Problem statement => Start at the line below containing "(233, 357) = (337, 357): none -> black nut" and stop at the line containing "(507, 216) = (564, 132): pink". Repeat every line of that stretch exactly, and nothing outside it.

Data in this exercise =>
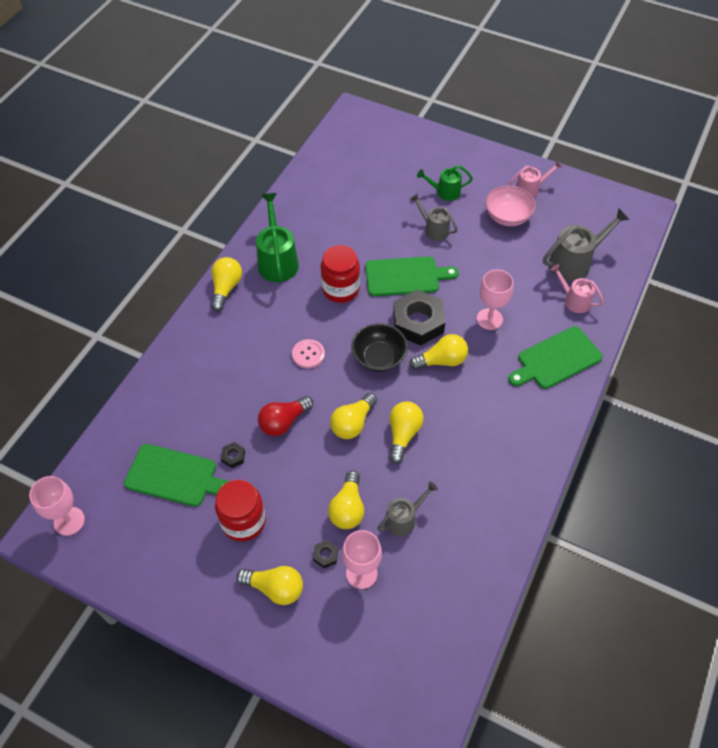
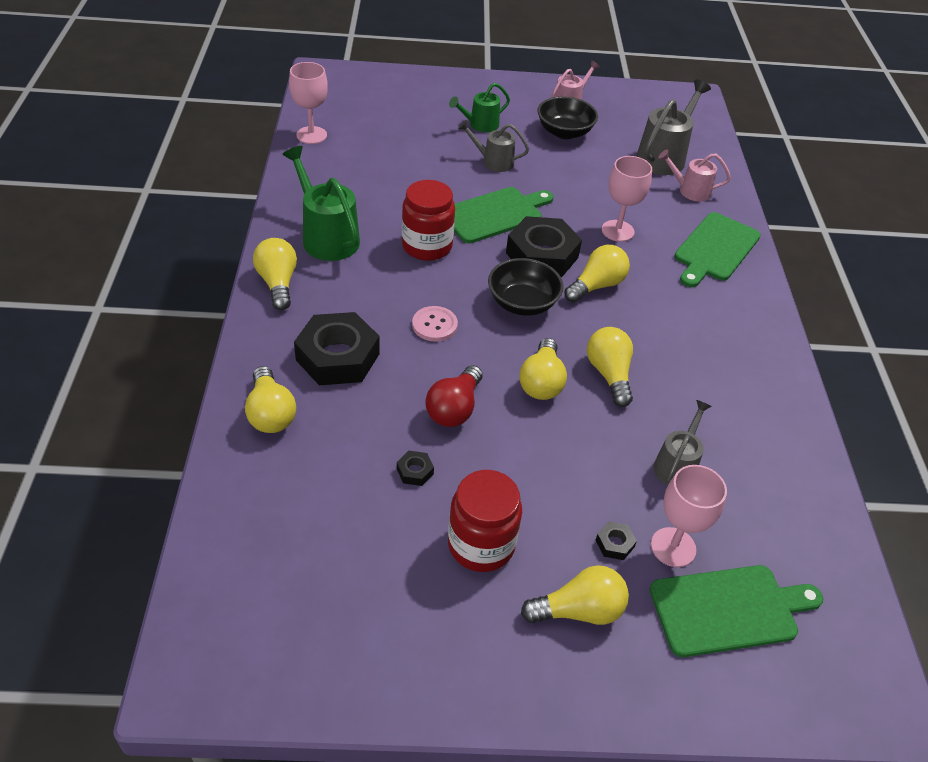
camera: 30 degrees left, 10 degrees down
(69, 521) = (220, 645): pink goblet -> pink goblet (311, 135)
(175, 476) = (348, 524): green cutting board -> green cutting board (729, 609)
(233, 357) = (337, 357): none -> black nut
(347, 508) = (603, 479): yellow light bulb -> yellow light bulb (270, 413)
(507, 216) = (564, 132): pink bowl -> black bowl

* * *

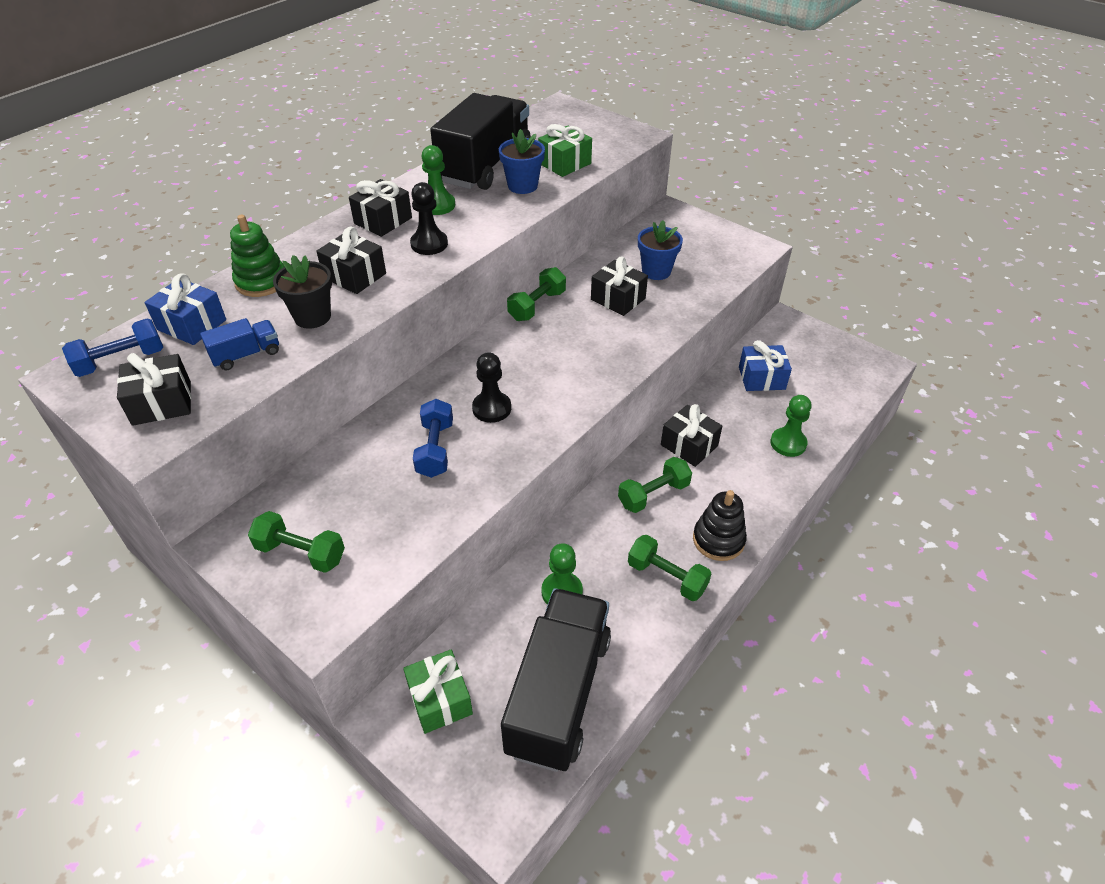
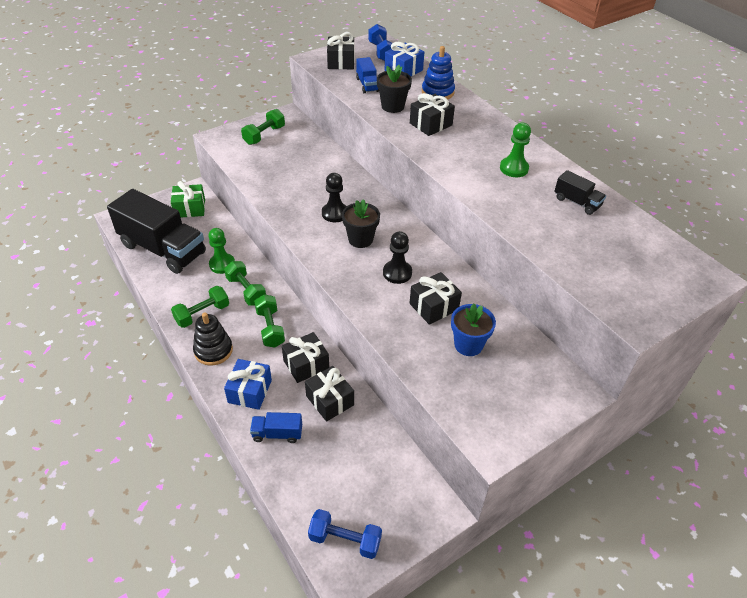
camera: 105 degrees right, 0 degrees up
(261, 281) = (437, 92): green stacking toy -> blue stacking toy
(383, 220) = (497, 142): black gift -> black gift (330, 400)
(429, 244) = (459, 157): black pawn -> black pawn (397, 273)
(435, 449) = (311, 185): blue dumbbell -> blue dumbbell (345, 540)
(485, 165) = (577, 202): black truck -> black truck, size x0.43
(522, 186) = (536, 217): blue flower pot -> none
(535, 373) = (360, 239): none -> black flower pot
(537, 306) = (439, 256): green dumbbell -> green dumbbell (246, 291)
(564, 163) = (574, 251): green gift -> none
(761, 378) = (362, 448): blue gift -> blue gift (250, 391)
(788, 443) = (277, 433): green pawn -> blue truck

Your response =>
(233, 357) = (337, 357): none -> black nut
(347, 508) = (603, 479): yellow light bulb -> yellow light bulb (270, 413)
(507, 216) = (564, 132): pink bowl -> black bowl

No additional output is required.